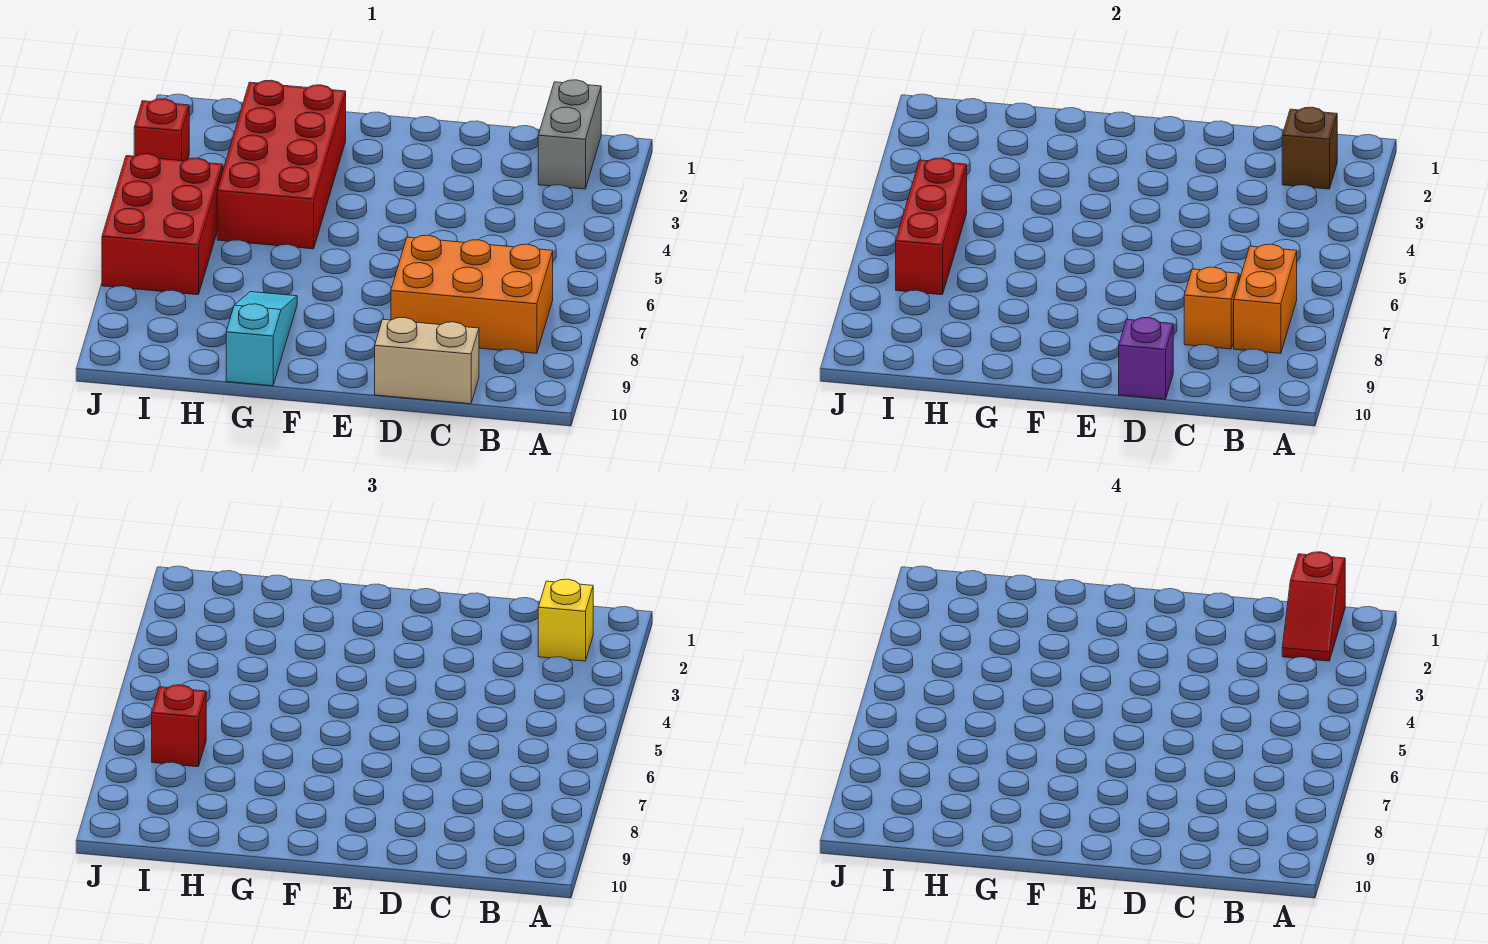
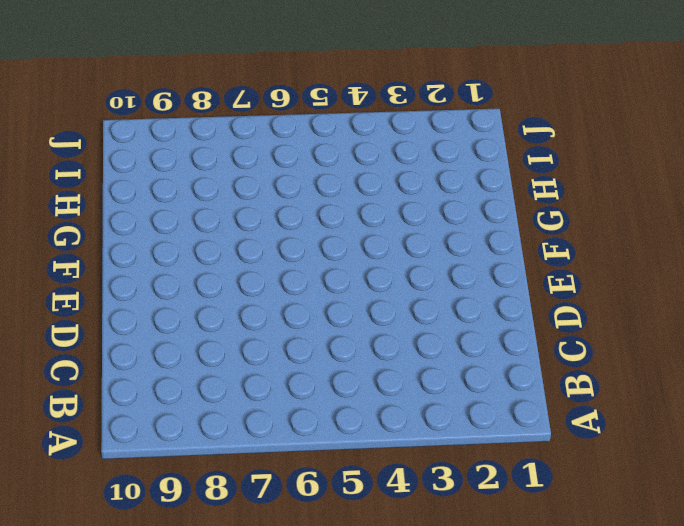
none -> grey brick B1:B2 level 1
none -> orange brick B7:D8 level 1
none -> tan brick C10:D10 level 1

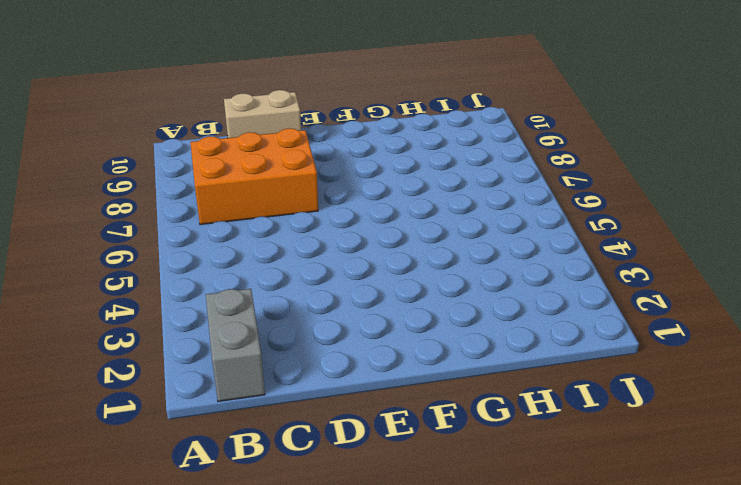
none -> red brick G2:H5 level 1
none -> cyan slope G8:G10 level 1 top 10
none -> red brick I5:J7 level 1

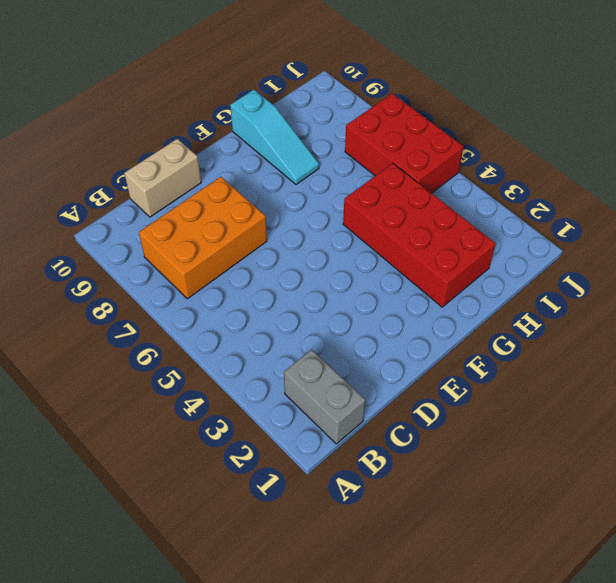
none -> red brick J3 level 1
none -> brown brick B2 level 2
none -> orange brick B7:B8 level 2

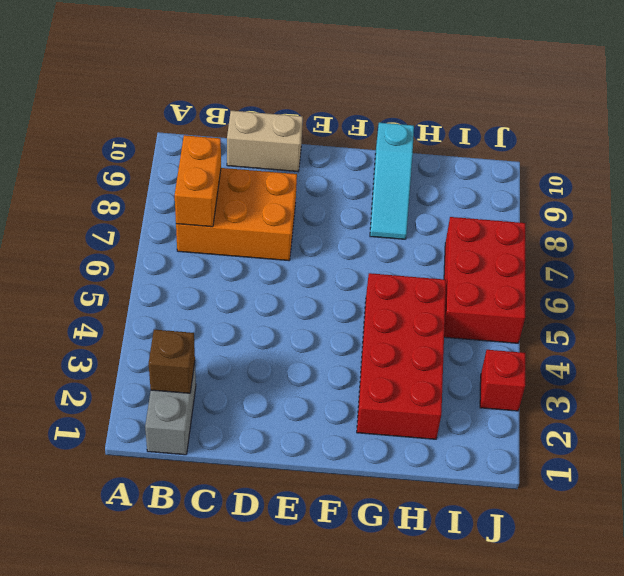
none -> orange brick C8 level 2
none -> purple brick D10 level 2
none -> red brick I5:I7 level 2

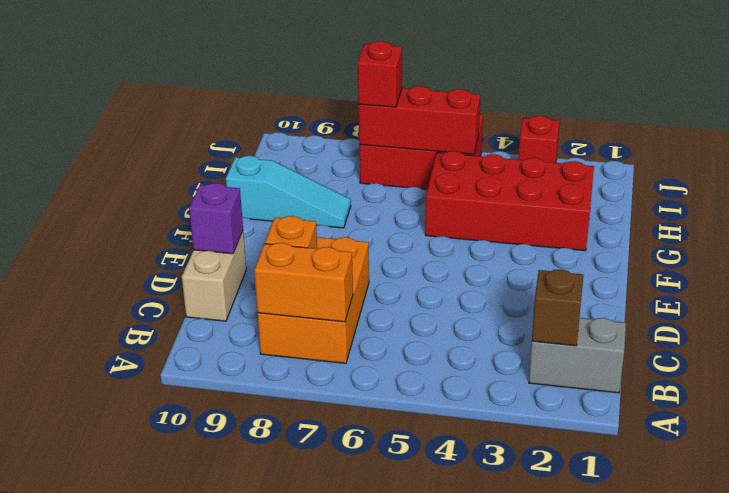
none -> yellow brick B2 level 3
none -> red slope B1:B2 level 4 top 1

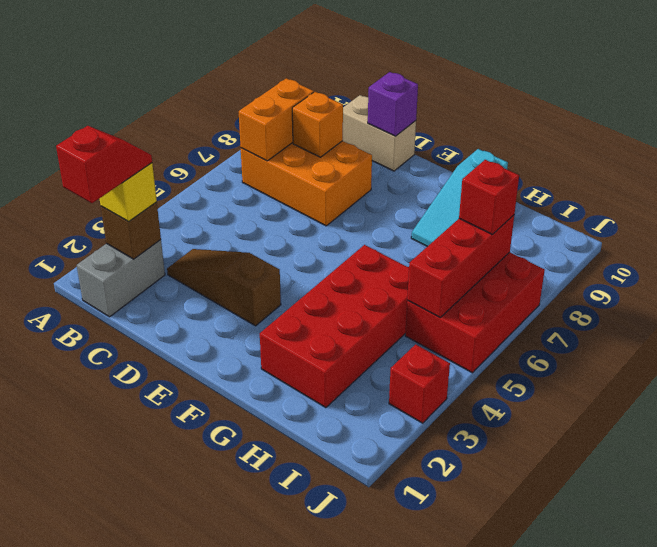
brown slope C3:E3 level 1 top E -> none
****************************************
Exercise requirements - Could you repeat exactly the lines from the one containing "none -> orange brick C8 level 2" through the last line of the records, both included, without the pictures?

Expected answer -
none -> orange brick C8 level 2
none -> purple brick D10 level 2
none -> red brick I5:I7 level 2

none -> yellow brick B2 level 3
none -> red slope B1:B2 level 4 top 1

brown slope C3:E3 level 1 top E -> none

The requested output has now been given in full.